What the exercise asks. Repeat, word for word and with nothing added, each line from the one containing "green star: 0 -> 3" to the final line of the data, keeping both ends. Pictures are not part of the copy.

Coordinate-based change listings
<<<<
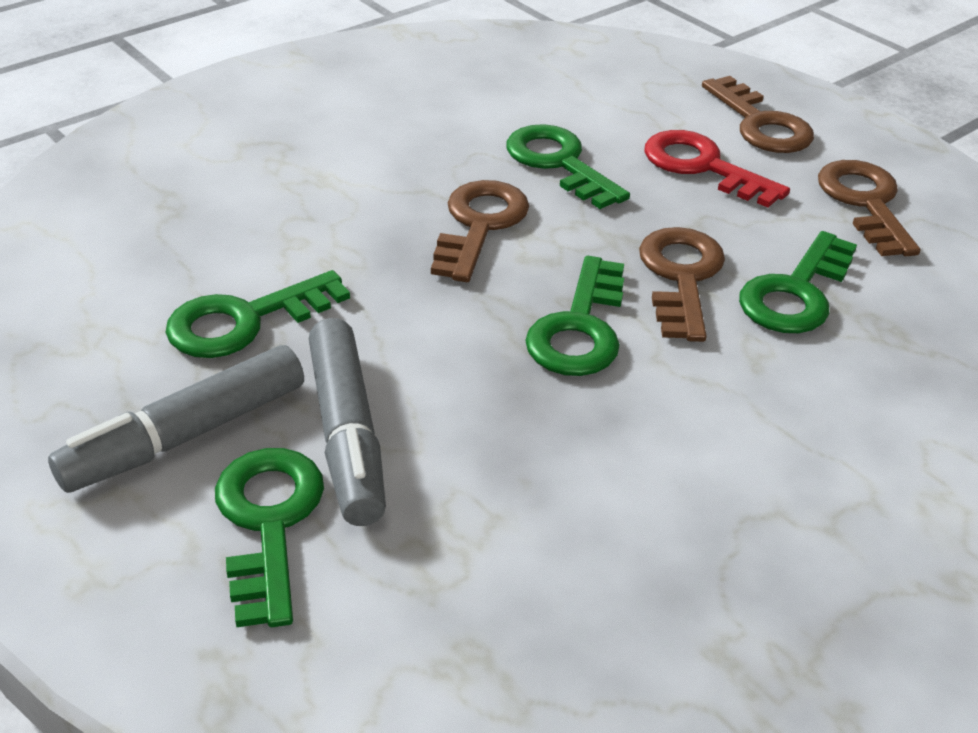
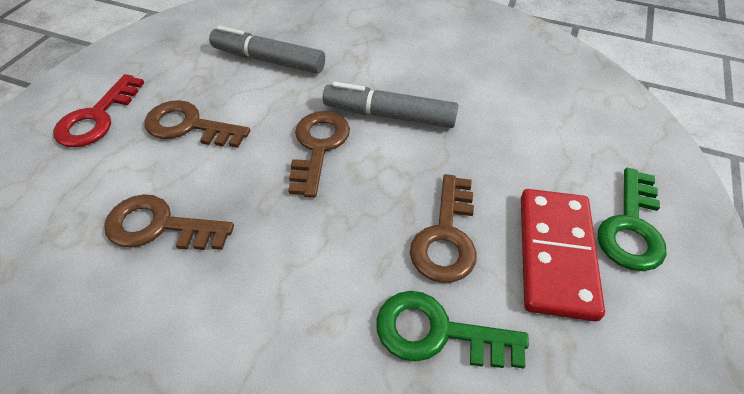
green key: 5 -> 2
red domino: 0 -> 1

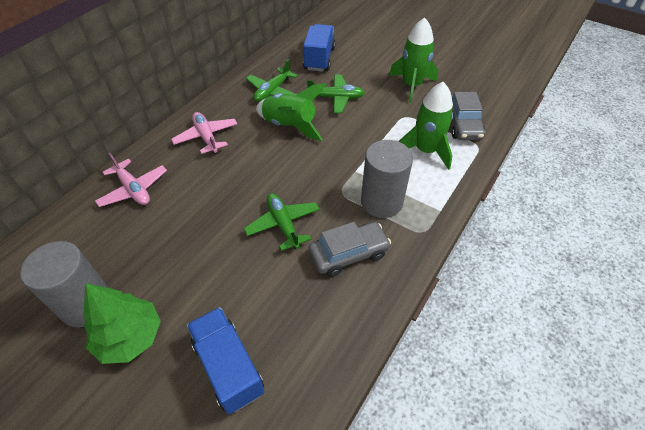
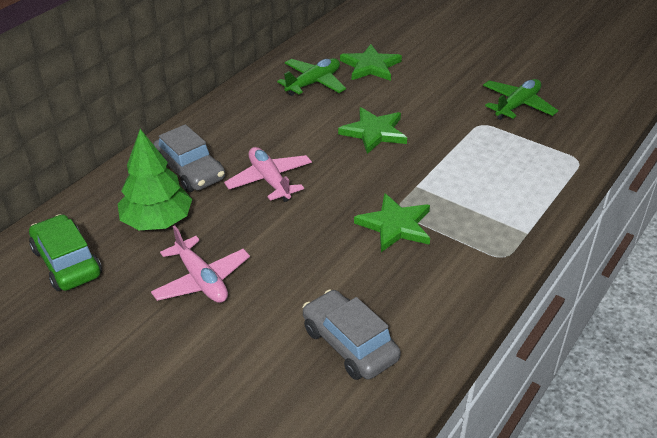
blue truck: 2 -> 0
green car: 0 -> 1
green plane: 3 -> 2
green rocket: 3 -> 0
green star: 0 -> 3
grey cylinder: 2 -> 0

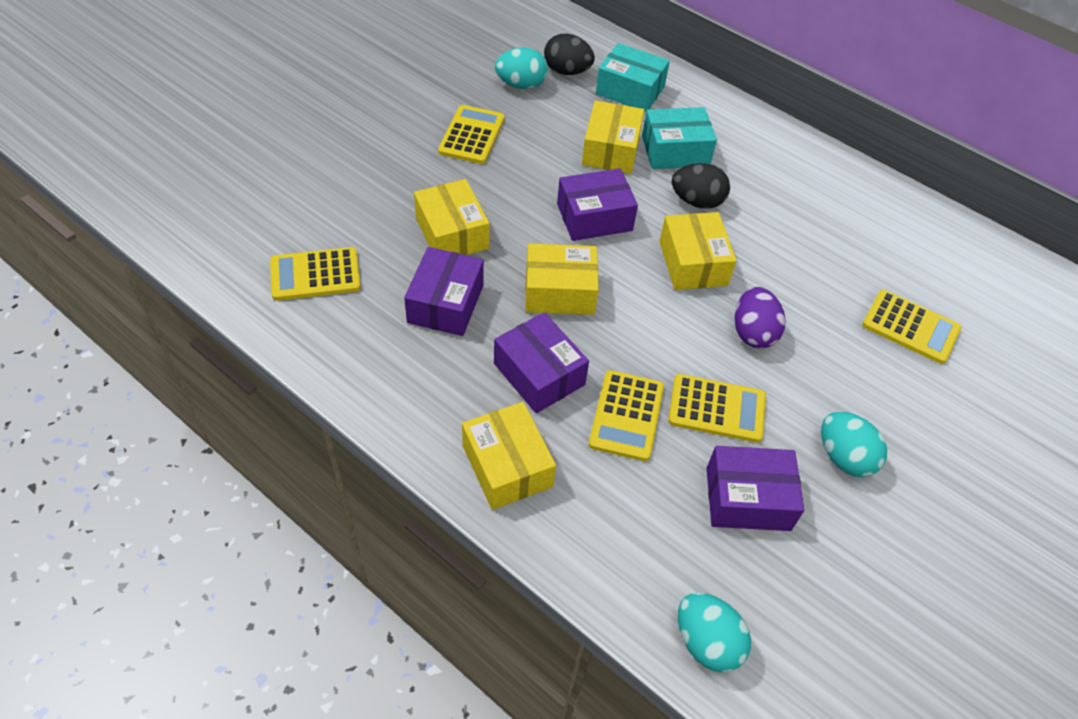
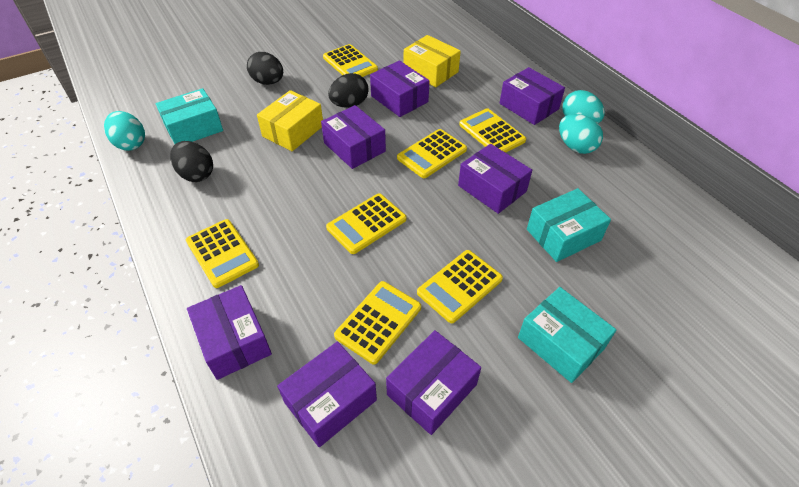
black egg: 2 -> 3
purple box: 4 -> 7
purple egg: 1 -> 0
turquoise box: 2 -> 3
yellow box: 5 -> 2
yellow calculator: 5 -> 7

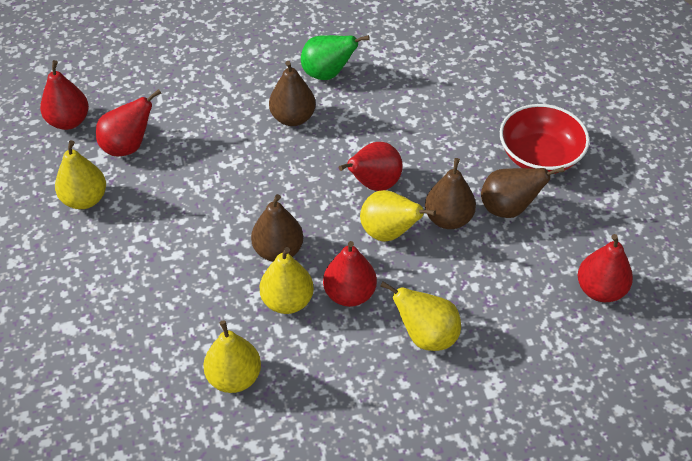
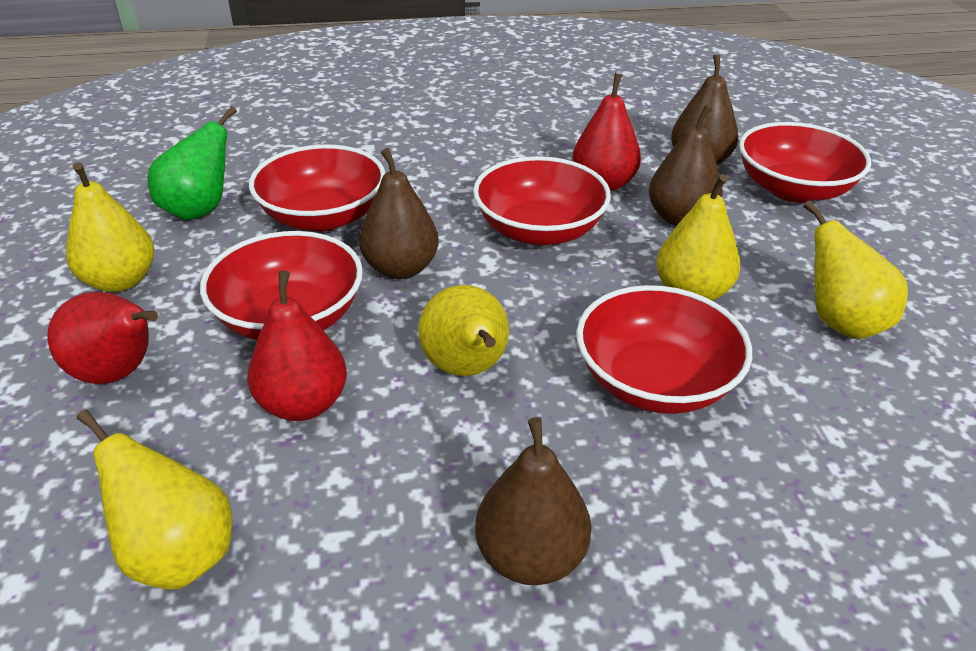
red bowl: 1 -> 5
red pear: 5 -> 3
>>>>
Reply to the task.
green star: 0 -> 3
grey cylinder: 2 -> 0

black egg: 2 -> 3
purple box: 4 -> 7
purple egg: 1 -> 0
turquoise box: 2 -> 3
yellow box: 5 -> 2
yellow calculator: 5 -> 7

red bowl: 1 -> 5
red pear: 5 -> 3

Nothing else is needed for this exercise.